▶ RECORD EXCERPTS:
====================

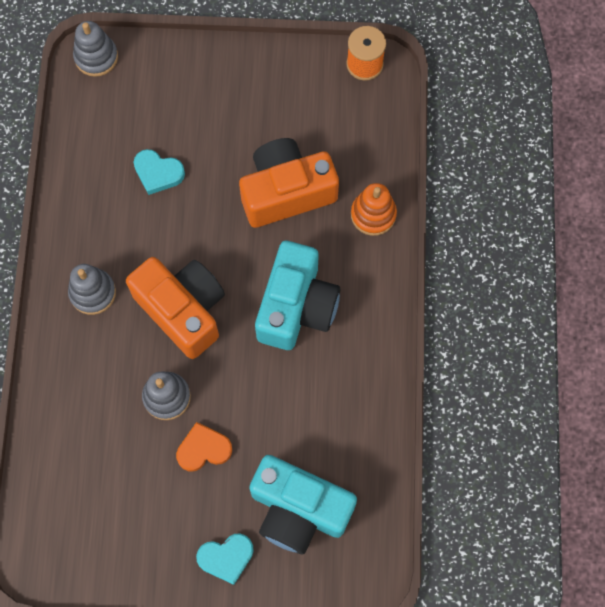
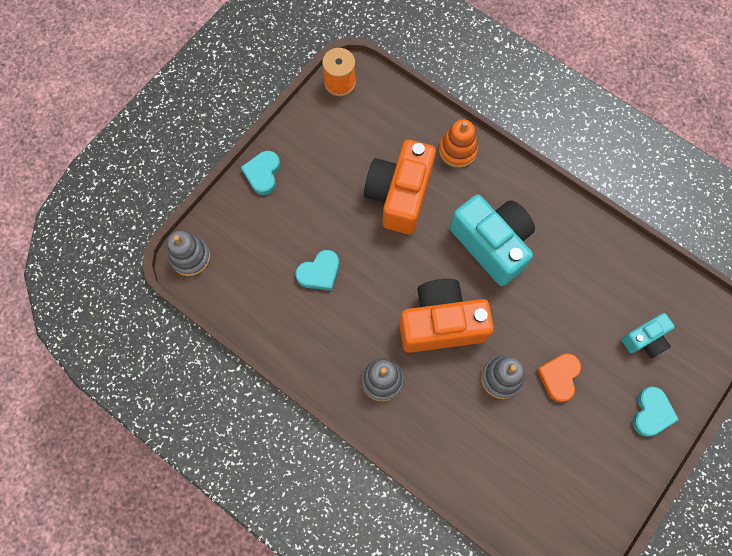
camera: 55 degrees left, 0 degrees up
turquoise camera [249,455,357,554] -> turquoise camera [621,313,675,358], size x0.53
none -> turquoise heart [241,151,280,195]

====================

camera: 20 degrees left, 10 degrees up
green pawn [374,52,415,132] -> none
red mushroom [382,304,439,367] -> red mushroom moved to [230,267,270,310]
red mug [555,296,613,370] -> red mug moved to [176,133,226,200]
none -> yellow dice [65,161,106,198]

====================

▶ INSTRUCTIONS FOR THE TASK: Print only what lies in the material above starting at the line with "red mushroom [382,304,439,367]" and ending at the line with "none -> yellow dice [65,161,106,198]", every line exactly as given.

▶ SOLUTION FOR THIS EXERCISE:
red mushroom [382,304,439,367] -> red mushroom moved to [230,267,270,310]
red mug [555,296,613,370] -> red mug moved to [176,133,226,200]
none -> yellow dice [65,161,106,198]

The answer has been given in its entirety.